PROBLEM DETAILS
Copy out exactly the lines spanning the line with "brown tile E1" to the line with "none -> yellow brick D3 level 2", inclusive, from the data underneath, with no pictures.

Entries taken from a collection
>>>
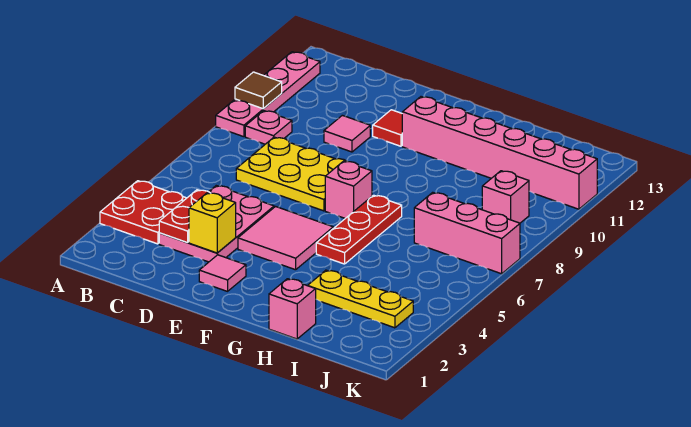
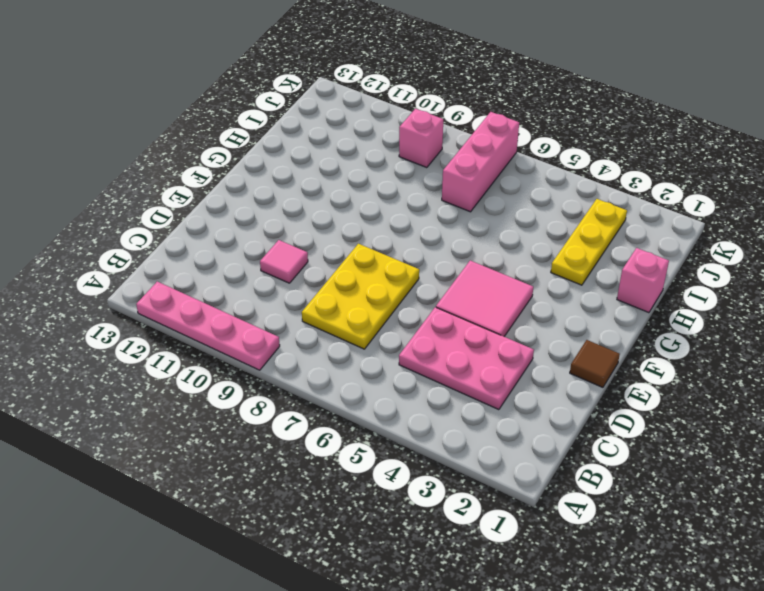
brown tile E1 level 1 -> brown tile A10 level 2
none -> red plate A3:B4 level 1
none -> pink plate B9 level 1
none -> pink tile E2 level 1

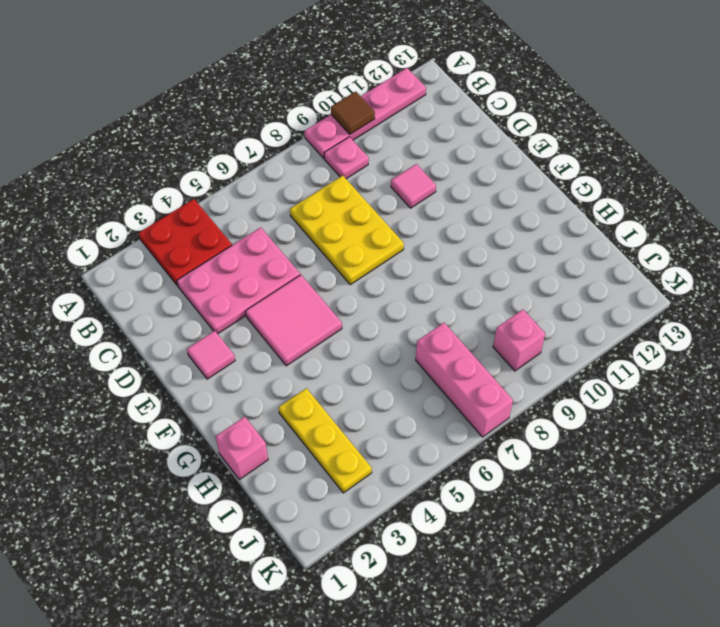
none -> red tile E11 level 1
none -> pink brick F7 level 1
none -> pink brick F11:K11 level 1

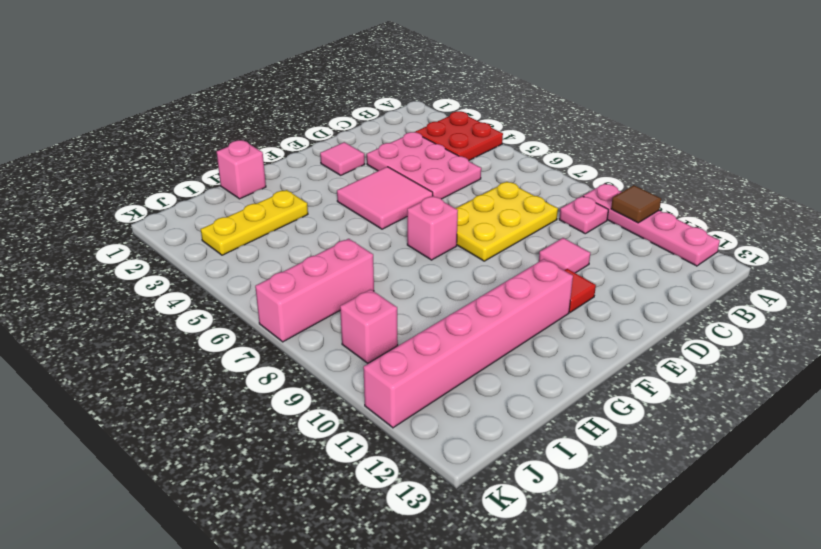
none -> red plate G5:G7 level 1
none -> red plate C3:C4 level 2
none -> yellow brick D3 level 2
<<<
>>>
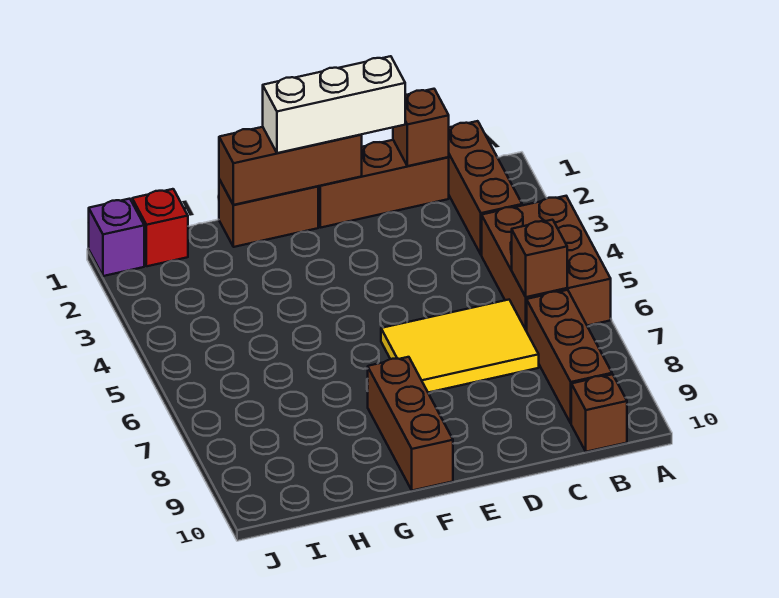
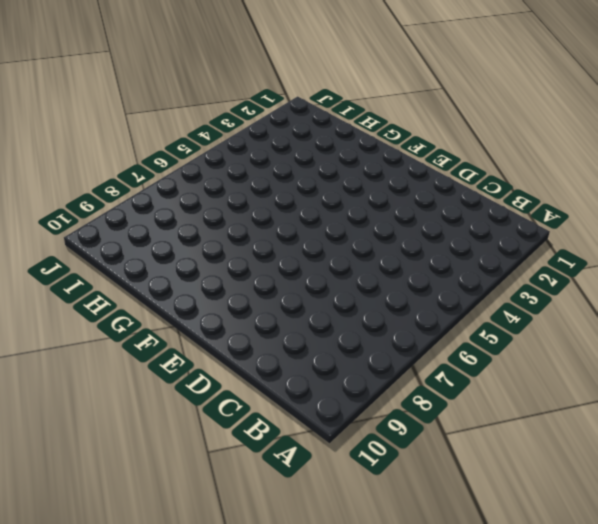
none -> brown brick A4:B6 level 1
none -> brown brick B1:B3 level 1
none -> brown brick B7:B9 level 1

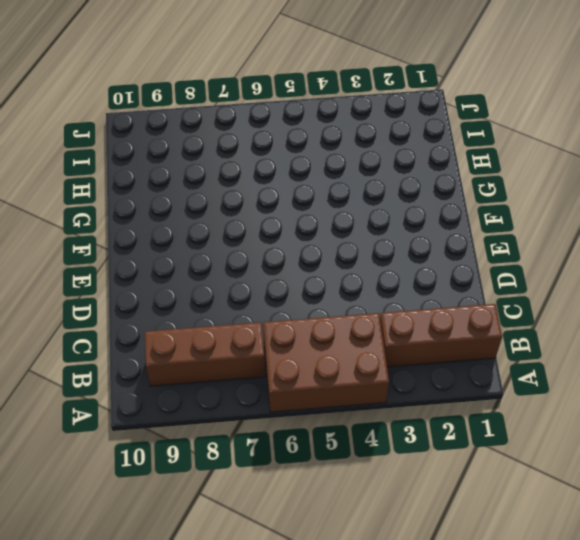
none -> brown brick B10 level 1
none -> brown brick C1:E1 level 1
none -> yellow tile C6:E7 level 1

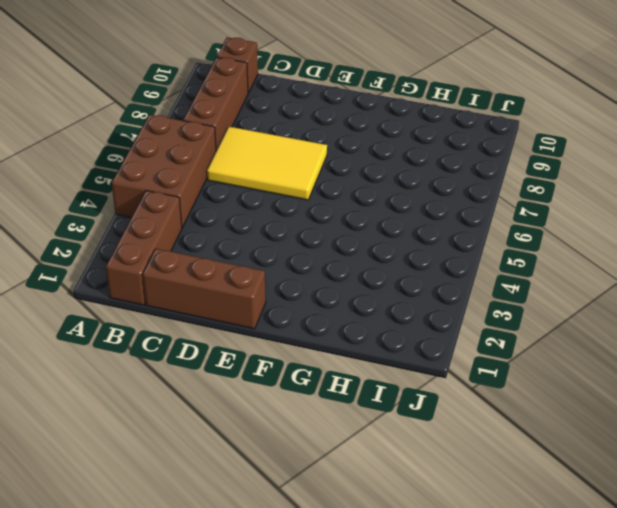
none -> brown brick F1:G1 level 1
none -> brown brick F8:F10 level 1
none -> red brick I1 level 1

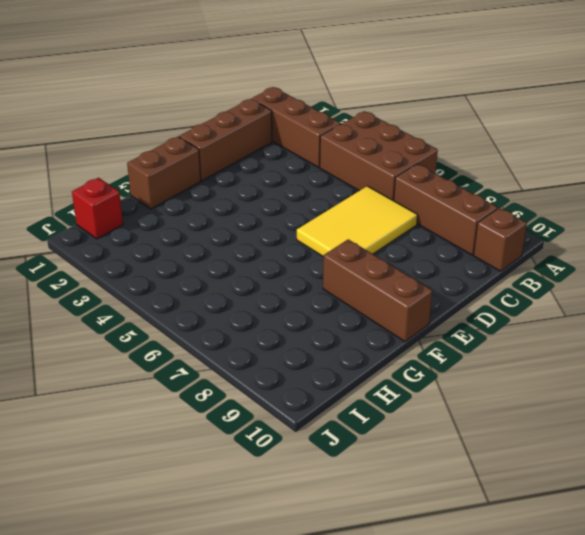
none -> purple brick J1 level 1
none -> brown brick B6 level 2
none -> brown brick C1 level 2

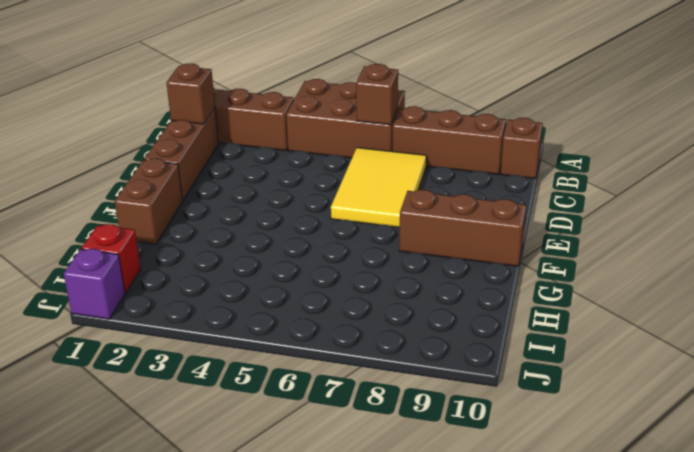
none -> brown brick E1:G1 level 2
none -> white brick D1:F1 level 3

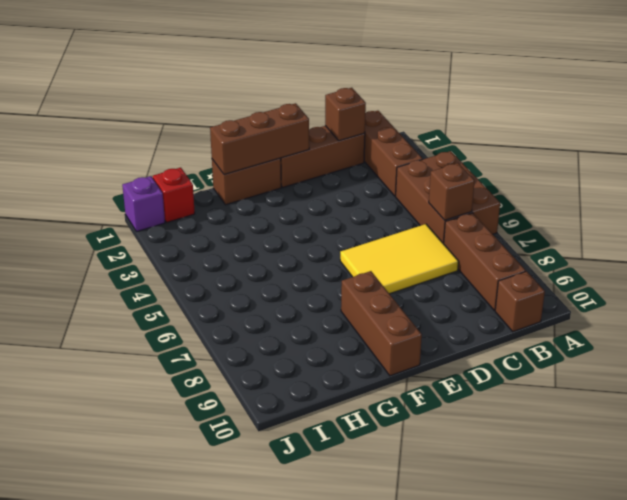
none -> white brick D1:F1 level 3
<<<
SOLUTION FOR THIS PROBLEM
brown tile E1 level 1 -> brown tile A10 level 2
none -> red plate A3:B4 level 1
none -> pink plate B9 level 1
none -> pink tile E2 level 1

none -> red tile E11 level 1
none -> pink brick F7 level 1
none -> pink brick F11:K11 level 1

none -> red plate G5:G7 level 1
none -> red plate C3:C4 level 2
none -> yellow brick D3 level 2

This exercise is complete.